> [Data listing]:
• • • •
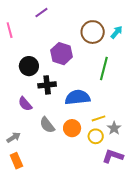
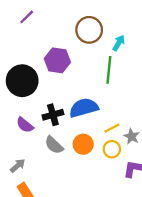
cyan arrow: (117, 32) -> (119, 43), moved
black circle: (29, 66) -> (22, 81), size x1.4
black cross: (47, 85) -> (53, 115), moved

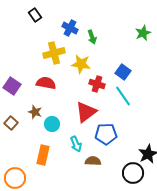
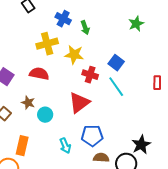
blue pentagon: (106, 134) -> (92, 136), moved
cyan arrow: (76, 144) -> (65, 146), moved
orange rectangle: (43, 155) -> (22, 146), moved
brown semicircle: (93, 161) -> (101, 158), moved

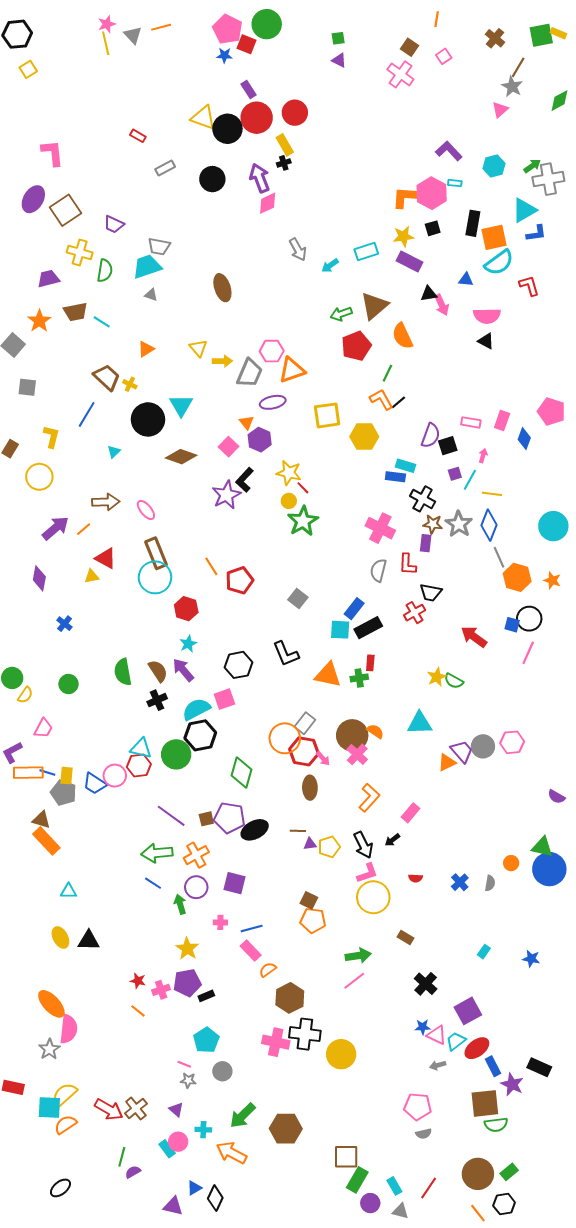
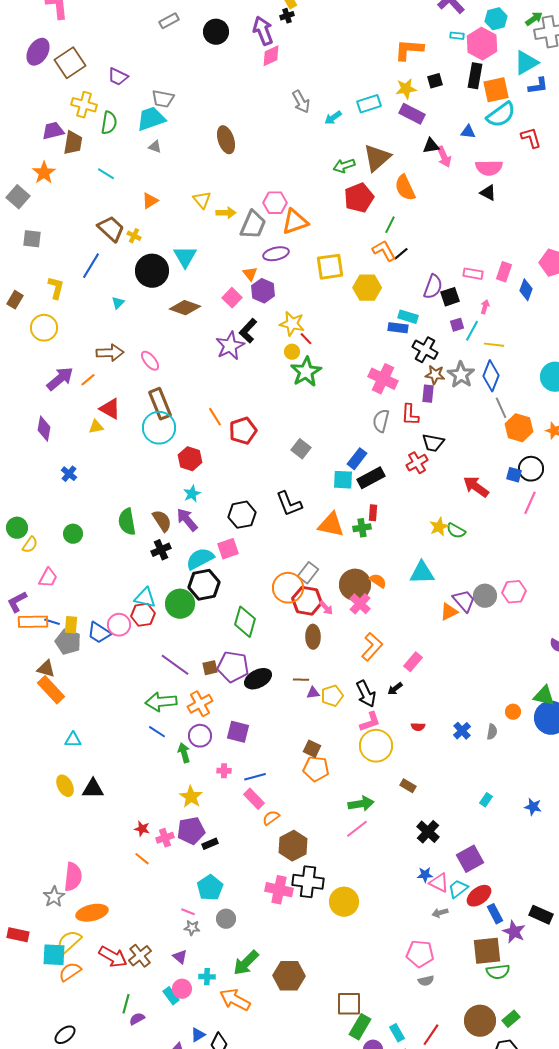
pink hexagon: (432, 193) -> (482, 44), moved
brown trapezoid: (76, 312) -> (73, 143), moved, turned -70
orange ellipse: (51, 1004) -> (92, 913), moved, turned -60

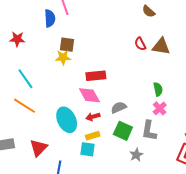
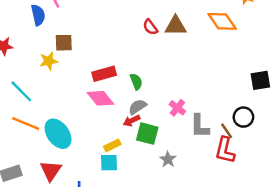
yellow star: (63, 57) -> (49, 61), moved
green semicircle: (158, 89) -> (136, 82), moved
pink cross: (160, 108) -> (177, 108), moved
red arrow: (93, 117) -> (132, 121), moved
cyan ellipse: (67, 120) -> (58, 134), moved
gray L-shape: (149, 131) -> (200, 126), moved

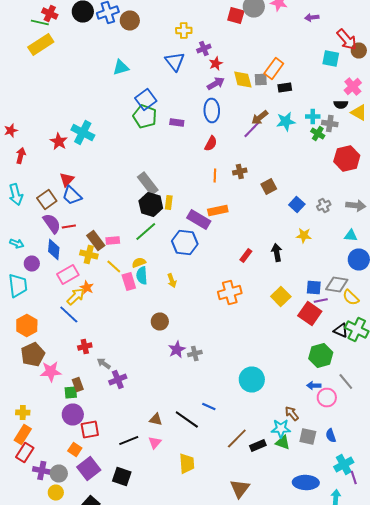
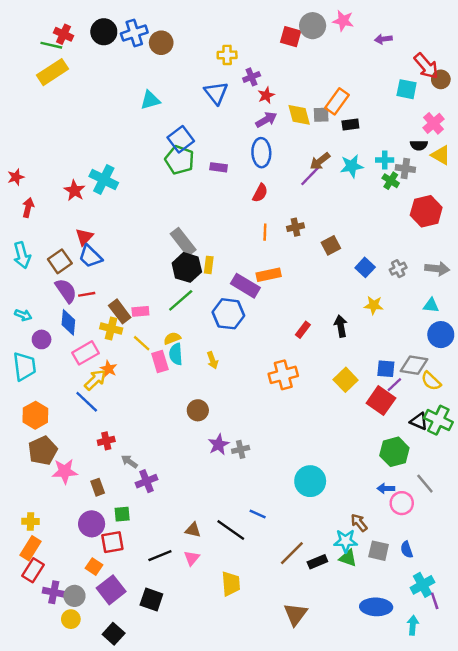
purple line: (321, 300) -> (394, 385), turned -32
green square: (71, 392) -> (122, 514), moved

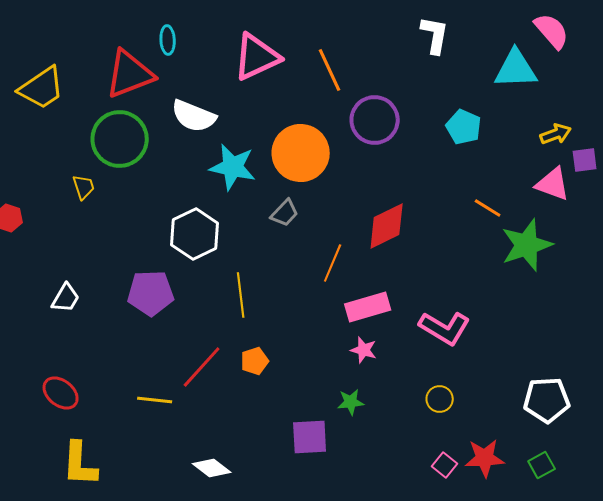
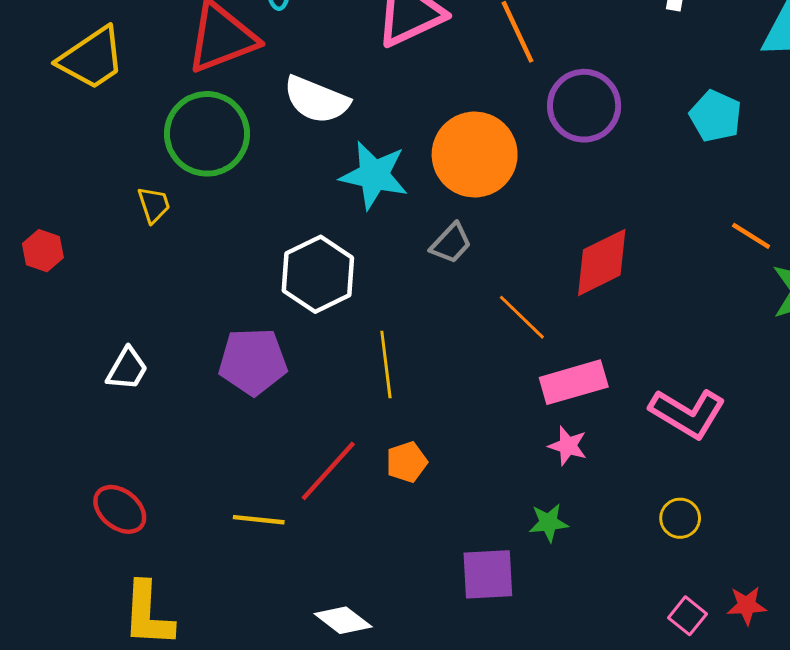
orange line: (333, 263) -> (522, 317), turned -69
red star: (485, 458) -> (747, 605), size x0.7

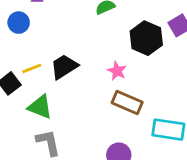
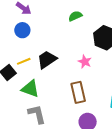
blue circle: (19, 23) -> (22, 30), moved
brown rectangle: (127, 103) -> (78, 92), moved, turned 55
• • • •
"cyan ellipse: (67, 120) -> (58, 134), moved" marks the last line to keep. Retype every line from the start of the entries through that one, exactly, and drop the pictures.

cyan arrow: (117, 32) -> (119, 43), moved
black circle: (29, 66) -> (22, 81), size x1.4
black cross: (47, 85) -> (53, 115), moved

blue pentagon: (106, 134) -> (92, 136), moved
cyan arrow: (76, 144) -> (65, 146), moved
orange rectangle: (43, 155) -> (22, 146), moved
brown semicircle: (93, 161) -> (101, 158), moved

pink hexagon: (432, 193) -> (482, 44), moved
brown trapezoid: (76, 312) -> (73, 143), moved, turned -70
orange ellipse: (51, 1004) -> (92, 913), moved, turned -60

yellow star: (63, 57) -> (49, 61), moved
green semicircle: (158, 89) -> (136, 82), moved
pink cross: (160, 108) -> (177, 108), moved
red arrow: (93, 117) -> (132, 121), moved
cyan ellipse: (67, 120) -> (58, 134), moved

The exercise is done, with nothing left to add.